* TASK TO CARRY OUT
An exact copy of every record, without the pictures, is what should come back.

BEGIN DATASET ENTRIES

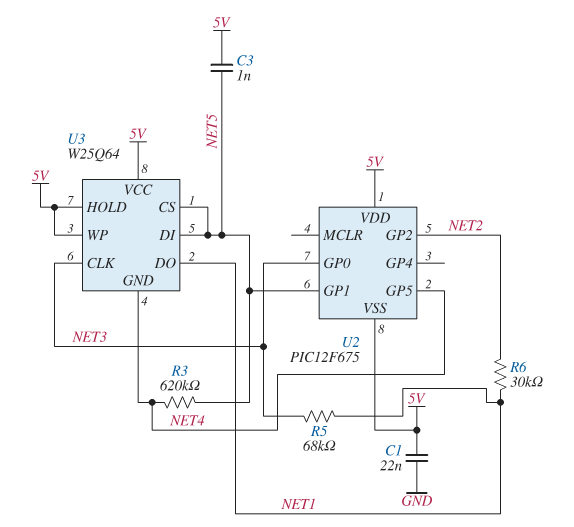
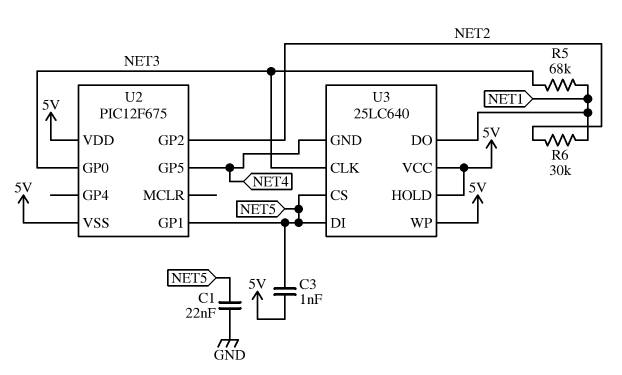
C1: 22nF (5V, GND) -> 22nF (GND, NET5)
R3: 620k (NET4, NET5) -> none
U3: W25Q64 -> 25LC640

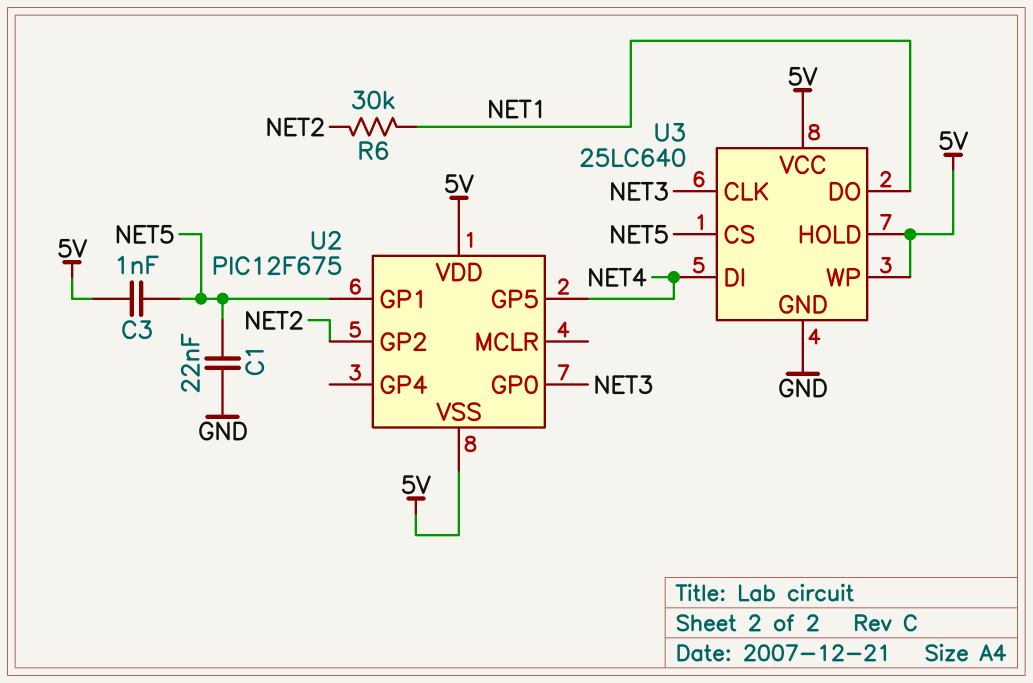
R5: 68k (NET1, NET3) -> none
U3 pin DI: NET5 -> NET4
U3 pin GND: NET4 -> GND

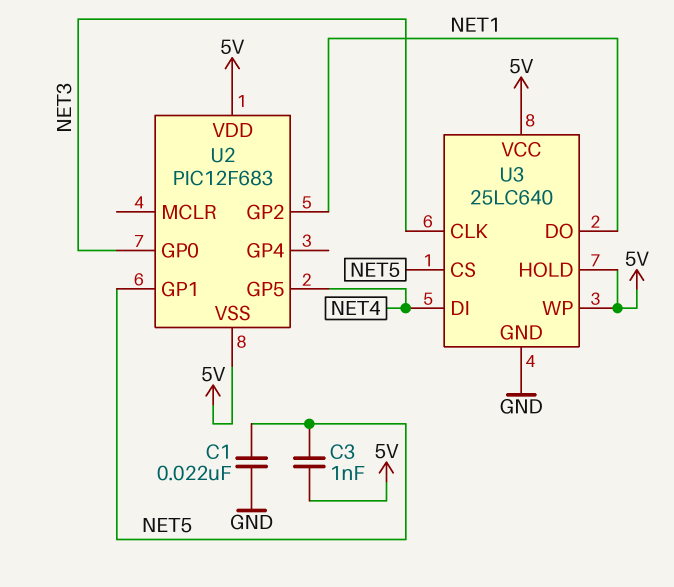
R6: 30k (NET1, NET2) -> none
U2: PIC12F675 -> PIC12F683
U2 pin GP2: NET2 -> NET1

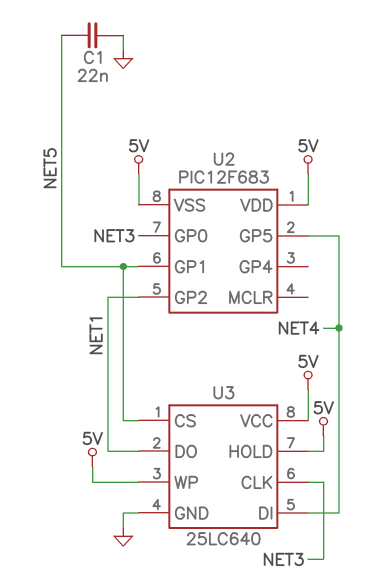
C3: 1nF (5V, NET5) -> none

END DATASET ENTRIES

* ANSWER BOX
C1: 22nF (5V, GND) -> 22nF (GND, NET5)
R3: 620k (NET4, NET5) -> none
U3: W25Q64 -> 25LC640

R5: 68k (NET1, NET3) -> none
U3 pin DI: NET5 -> NET4
U3 pin GND: NET4 -> GND

R6: 30k (NET1, NET2) -> none
U2: PIC12F675 -> PIC12F683
U2 pin GP2: NET2 -> NET1

C3: 1nF (5V, NET5) -> none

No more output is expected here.